■ **WHAT THIS TASK INVOLVES**
Pictures aside, repeat the listing below exactly.

■ **PROVIDED DATA**
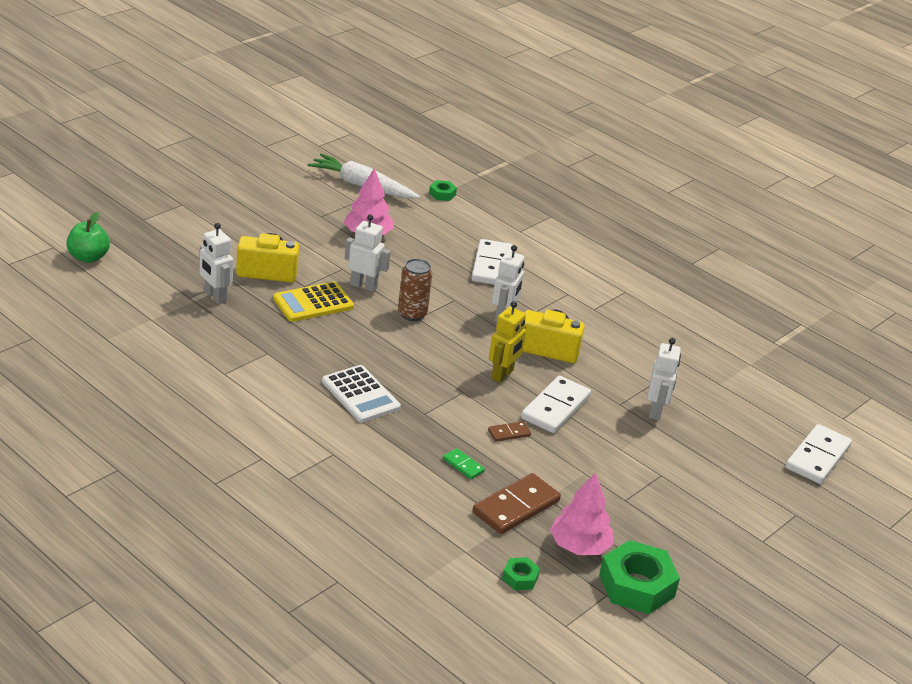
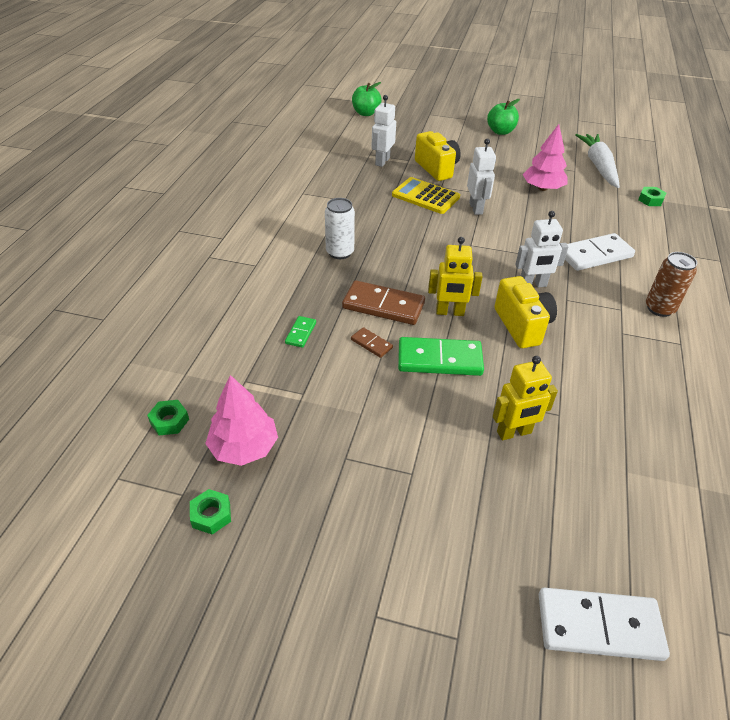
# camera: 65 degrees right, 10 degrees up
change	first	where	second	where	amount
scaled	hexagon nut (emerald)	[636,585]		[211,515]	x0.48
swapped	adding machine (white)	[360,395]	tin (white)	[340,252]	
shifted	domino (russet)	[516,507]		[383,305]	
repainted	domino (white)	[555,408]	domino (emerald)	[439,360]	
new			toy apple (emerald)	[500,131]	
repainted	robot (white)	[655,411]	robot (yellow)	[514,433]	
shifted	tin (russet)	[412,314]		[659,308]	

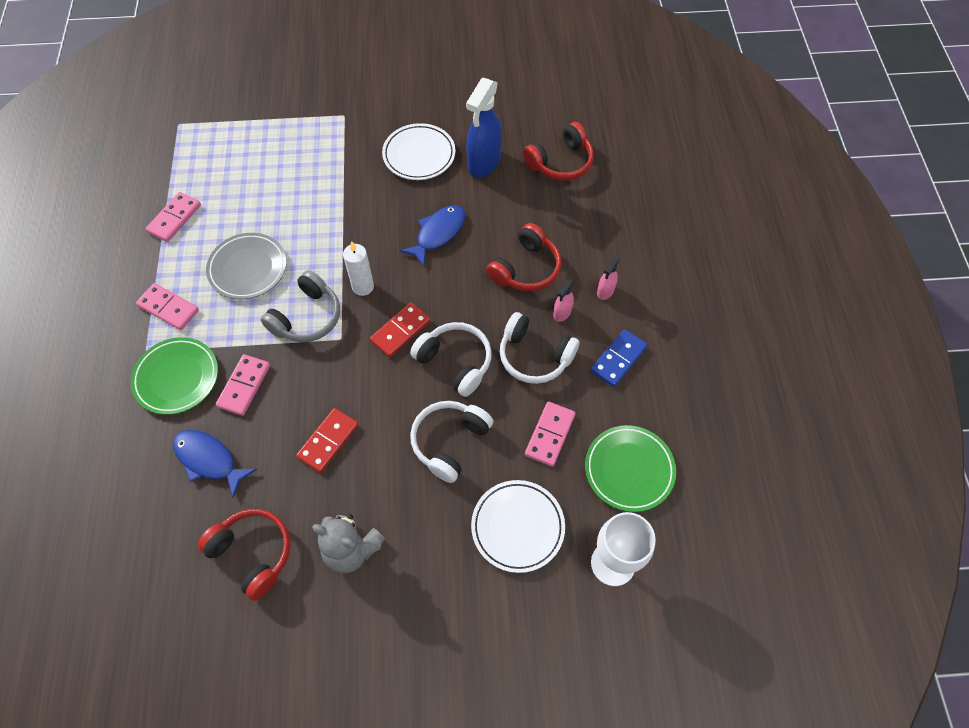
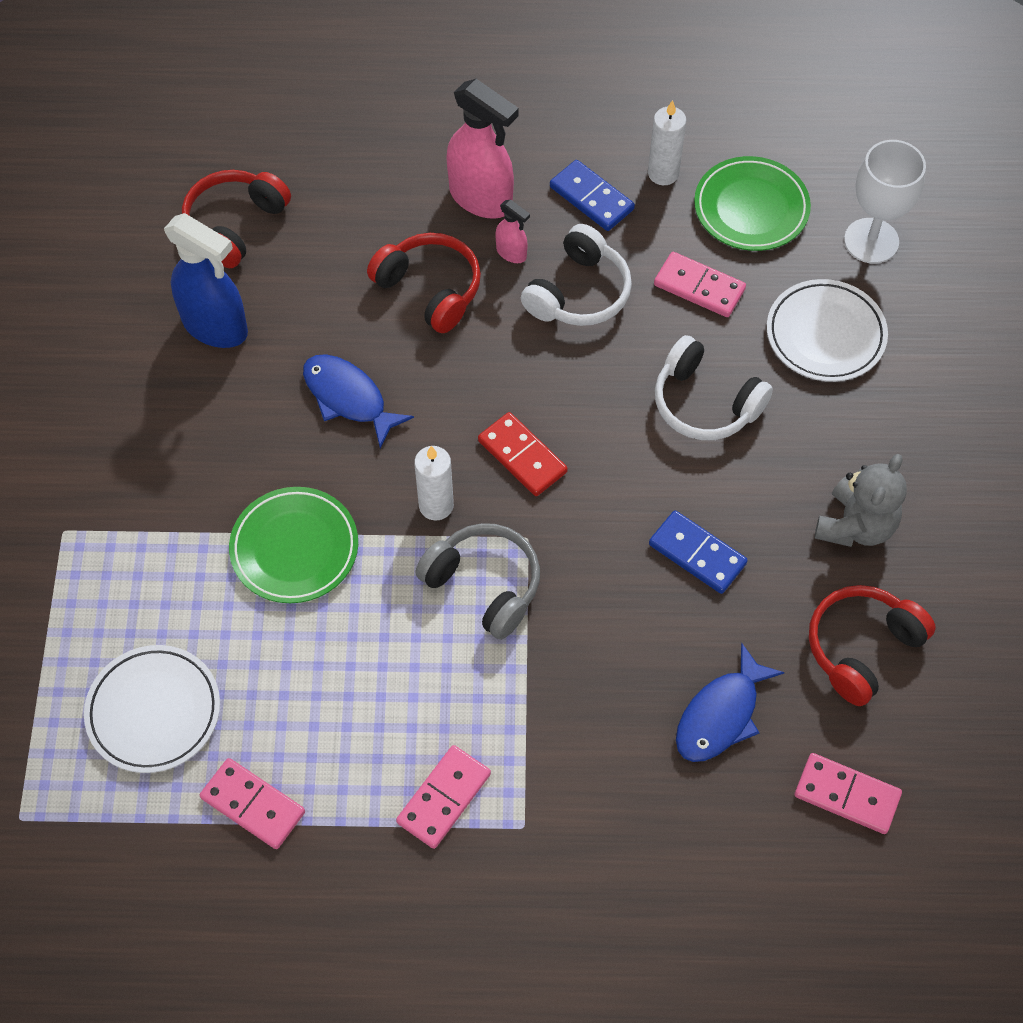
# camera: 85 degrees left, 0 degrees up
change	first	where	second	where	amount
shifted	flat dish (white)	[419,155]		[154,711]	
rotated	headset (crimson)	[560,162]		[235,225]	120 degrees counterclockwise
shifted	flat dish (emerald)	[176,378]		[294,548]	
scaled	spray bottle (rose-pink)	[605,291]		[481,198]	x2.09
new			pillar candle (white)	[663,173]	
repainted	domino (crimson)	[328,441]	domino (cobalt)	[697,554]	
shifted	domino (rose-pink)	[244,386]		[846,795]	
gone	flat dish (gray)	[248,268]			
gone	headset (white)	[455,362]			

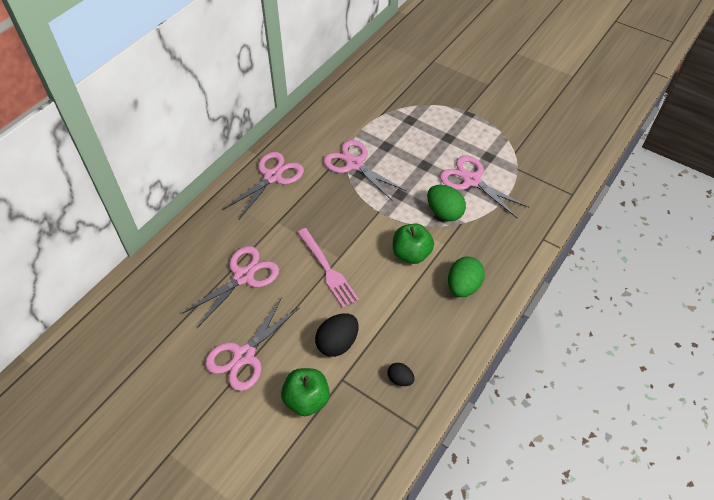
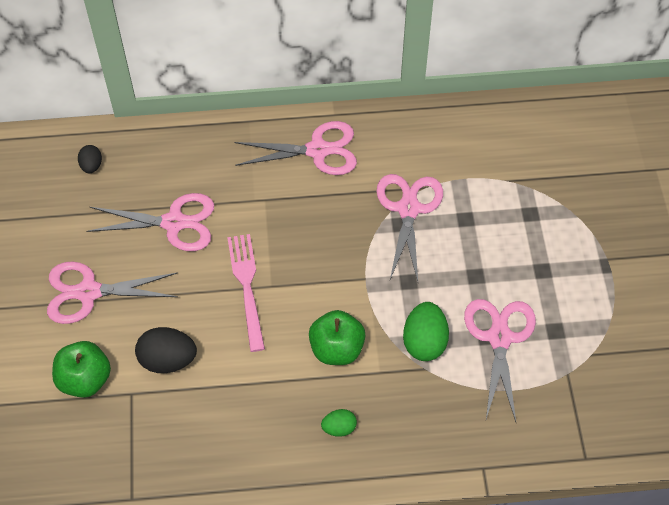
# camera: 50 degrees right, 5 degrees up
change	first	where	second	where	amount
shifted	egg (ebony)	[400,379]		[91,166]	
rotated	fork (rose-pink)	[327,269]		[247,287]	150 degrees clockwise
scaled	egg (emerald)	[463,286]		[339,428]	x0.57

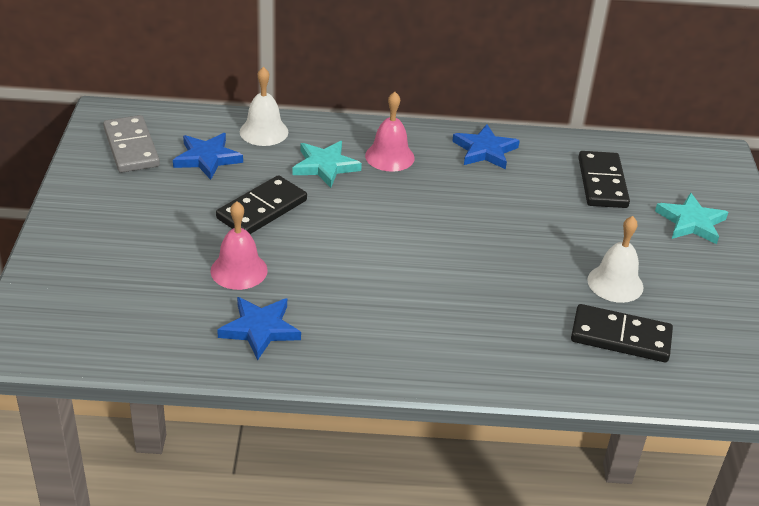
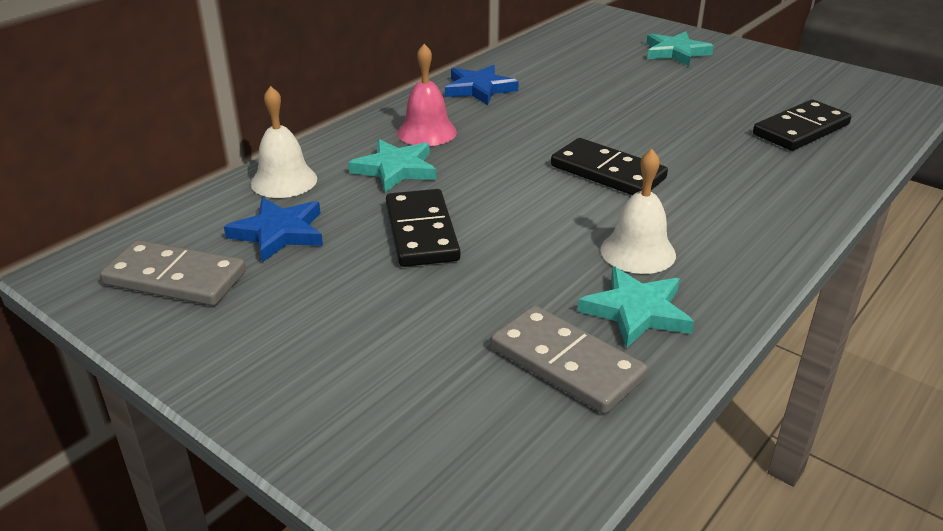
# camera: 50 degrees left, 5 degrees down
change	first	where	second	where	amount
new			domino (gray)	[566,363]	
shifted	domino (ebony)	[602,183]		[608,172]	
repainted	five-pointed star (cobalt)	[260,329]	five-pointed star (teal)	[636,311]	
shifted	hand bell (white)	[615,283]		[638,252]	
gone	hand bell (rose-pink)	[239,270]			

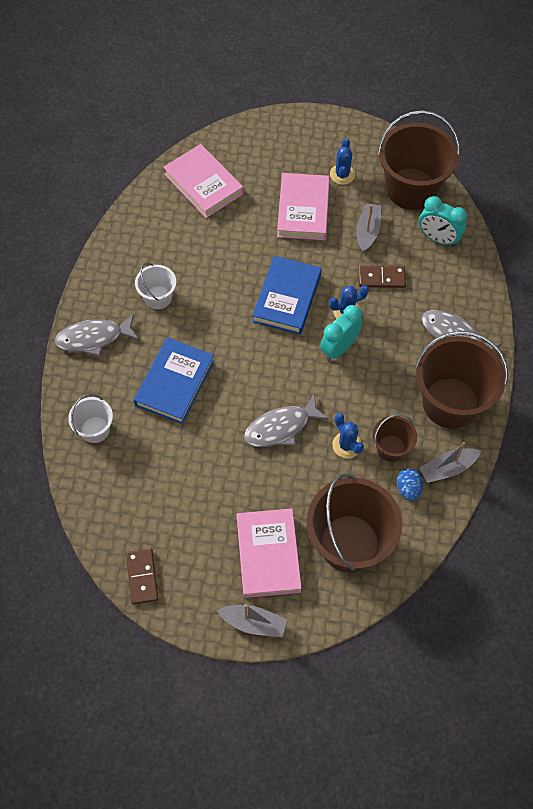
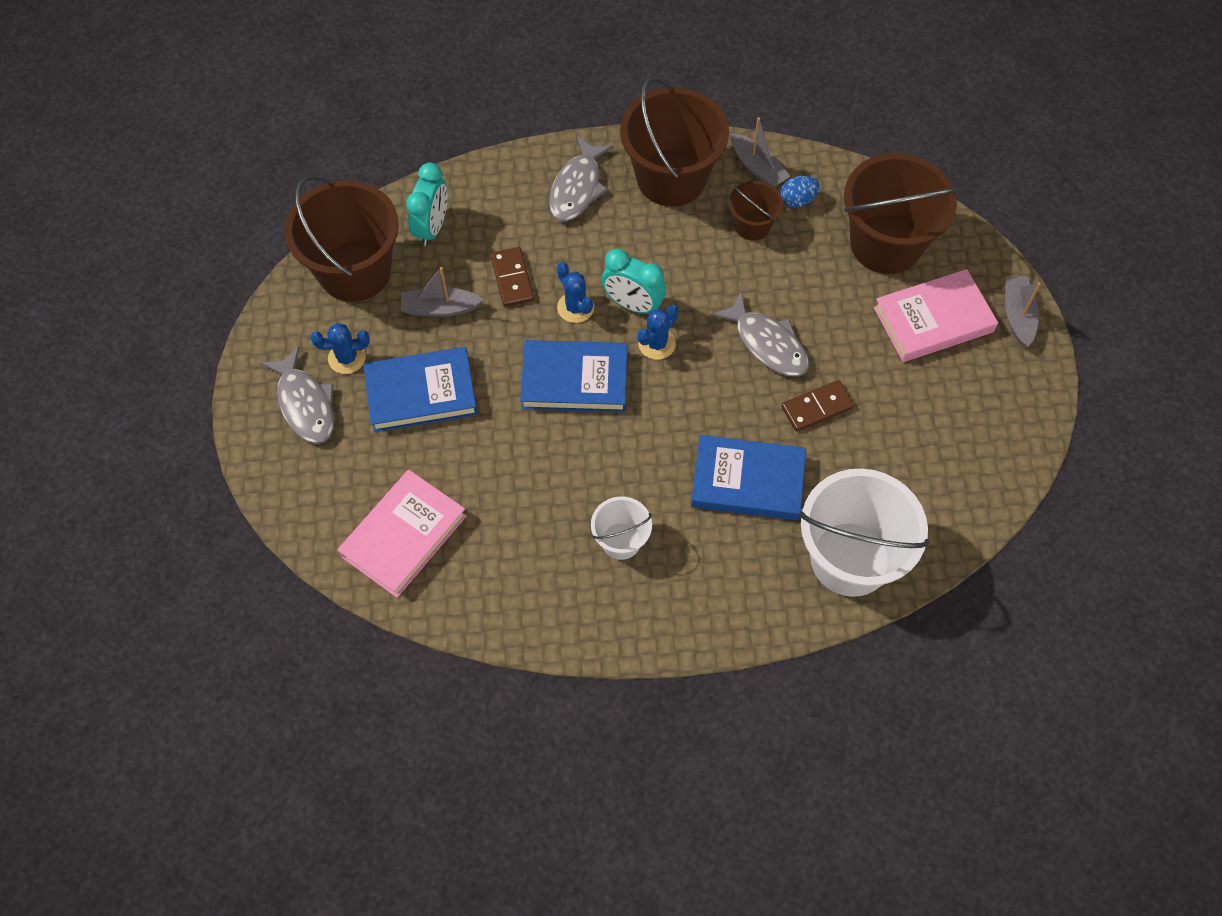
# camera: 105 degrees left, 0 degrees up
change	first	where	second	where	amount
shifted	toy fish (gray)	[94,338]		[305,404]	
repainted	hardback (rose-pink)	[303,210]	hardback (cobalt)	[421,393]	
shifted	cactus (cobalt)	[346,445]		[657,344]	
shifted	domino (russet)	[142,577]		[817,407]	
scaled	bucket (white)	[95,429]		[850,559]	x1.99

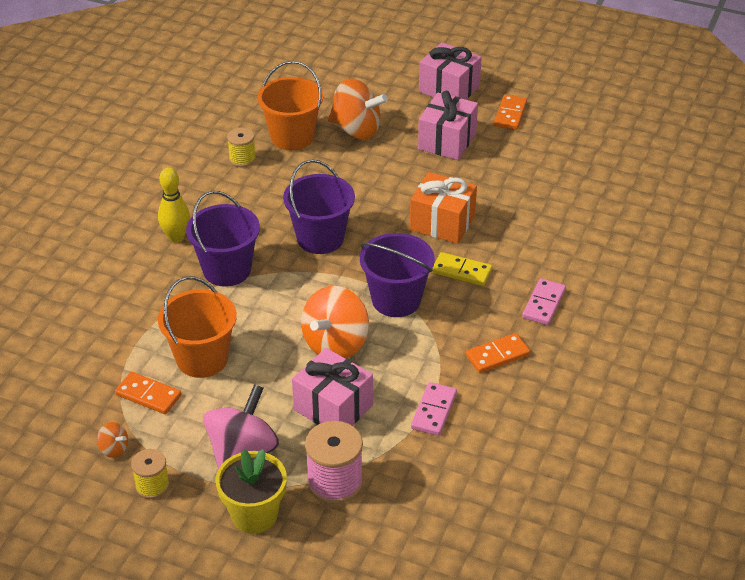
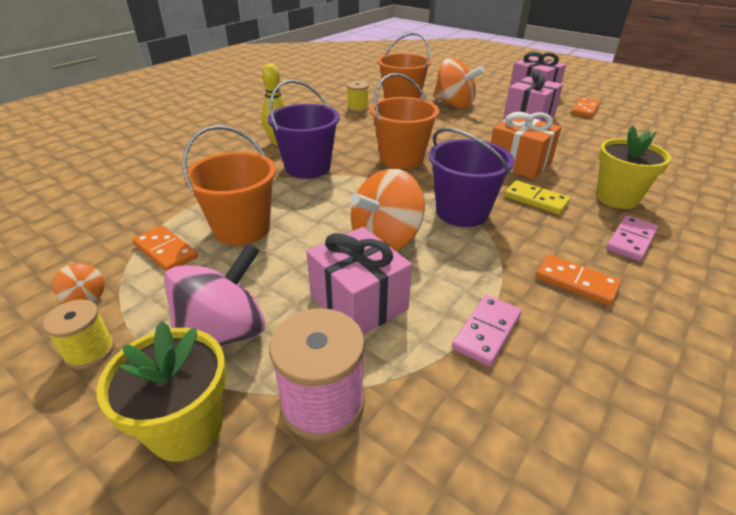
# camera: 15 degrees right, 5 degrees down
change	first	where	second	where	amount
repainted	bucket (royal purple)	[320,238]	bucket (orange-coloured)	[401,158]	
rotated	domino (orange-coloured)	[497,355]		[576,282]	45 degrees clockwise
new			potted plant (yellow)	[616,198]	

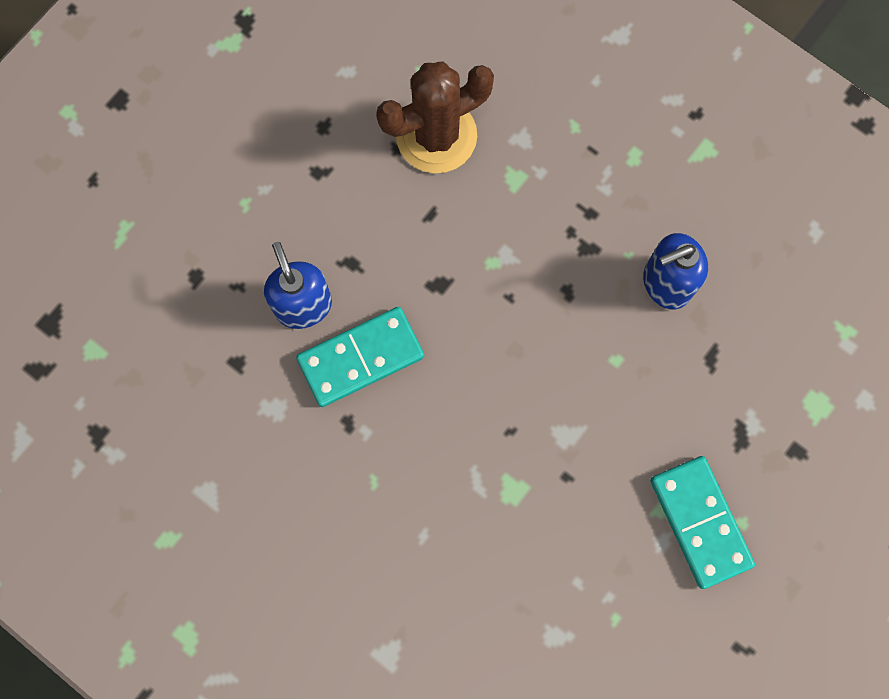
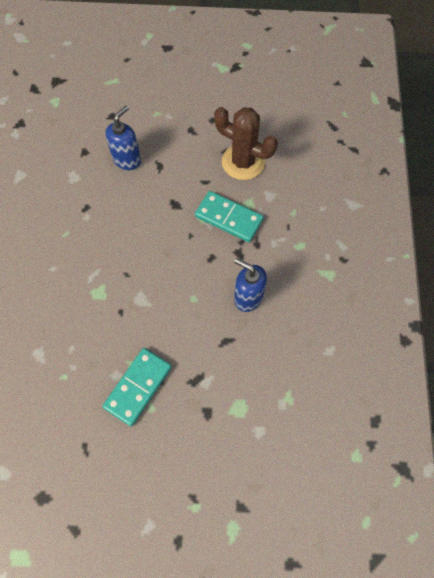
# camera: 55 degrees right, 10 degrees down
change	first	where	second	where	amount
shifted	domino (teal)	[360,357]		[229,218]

■ **OUTPUT BELOW**
# camera: 65 degrees right, 10 degrees up
change	first	where	second	where	amount
scaled	hexagon nut (emerald)	[636,585]		[211,515]	x0.48
swapped	adding machine (white)	[360,395]	tin (white)	[340,252]	
shifted	domino (russet)	[516,507]		[383,305]	
repainted	domino (white)	[555,408]	domino (emerald)	[439,360]	
new			toy apple (emerald)	[500,131]	
repainted	robot (white)	[655,411]	robot (yellow)	[514,433]	
shifted	tin (russet)	[412,314]		[659,308]	

# camera: 85 degrees left, 0 degrees up
change	first	where	second	where	amount
shifted	flat dish (white)	[419,155]		[154,711]	
rotated	headset (crimson)	[560,162]		[235,225]	120 degrees counterclockwise
shifted	flat dish (emerald)	[176,378]		[294,548]	
scaled	spray bottle (rose-pink)	[605,291]		[481,198]	x2.09
new			pillar candle (white)	[663,173]	
repainted	domino (crimson)	[328,441]	domino (cobalt)	[697,554]	
shifted	domino (rose-pink)	[244,386]		[846,795]	
gone	flat dish (gray)	[248,268]			
gone	headset (white)	[455,362]			

# camera: 50 degrees right, 5 degrees up
change	first	where	second	where	amount
shifted	egg (ebony)	[400,379]		[91,166]	
rotated	fork (rose-pink)	[327,269]		[247,287]	150 degrees clockwise
scaled	egg (emerald)	[463,286]		[339,428]	x0.57

# camera: 50 degrees left, 5 degrees down
change	first	where	second	where	amount
new			domino (gray)	[566,363]	
shifted	domino (ebony)	[602,183]		[608,172]	
repainted	five-pointed star (cobalt)	[260,329]	five-pointed star (teal)	[636,311]	
shifted	hand bell (white)	[615,283]		[638,252]	
gone	hand bell (rose-pink)	[239,270]			

# camera: 105 degrees left, 0 degrees up
change	first	where	second	where	amount
shifted	toy fish (gray)	[94,338]		[305,404]	
repainted	hardback (rose-pink)	[303,210]	hardback (cobalt)	[421,393]	
shifted	cactus (cobalt)	[346,445]		[657,344]	
shifted	domino (russet)	[142,577]		[817,407]	
scaled	bucket (white)	[95,429]		[850,559]	x1.99

# camera: 15 degrees right, 5 degrees down
change	first	where	second	where	amount
repainted	bucket (royal purple)	[320,238]	bucket (orange-coloured)	[401,158]	
rotated	domino (orange-coloured)	[497,355]		[576,282]	45 degrees clockwise
new			potted plant (yellow)	[616,198]	

# camera: 55 degrees right, 10 degrees down
change	first	where	second	where	amount
shifted	domino (teal)	[360,357]		[229,218]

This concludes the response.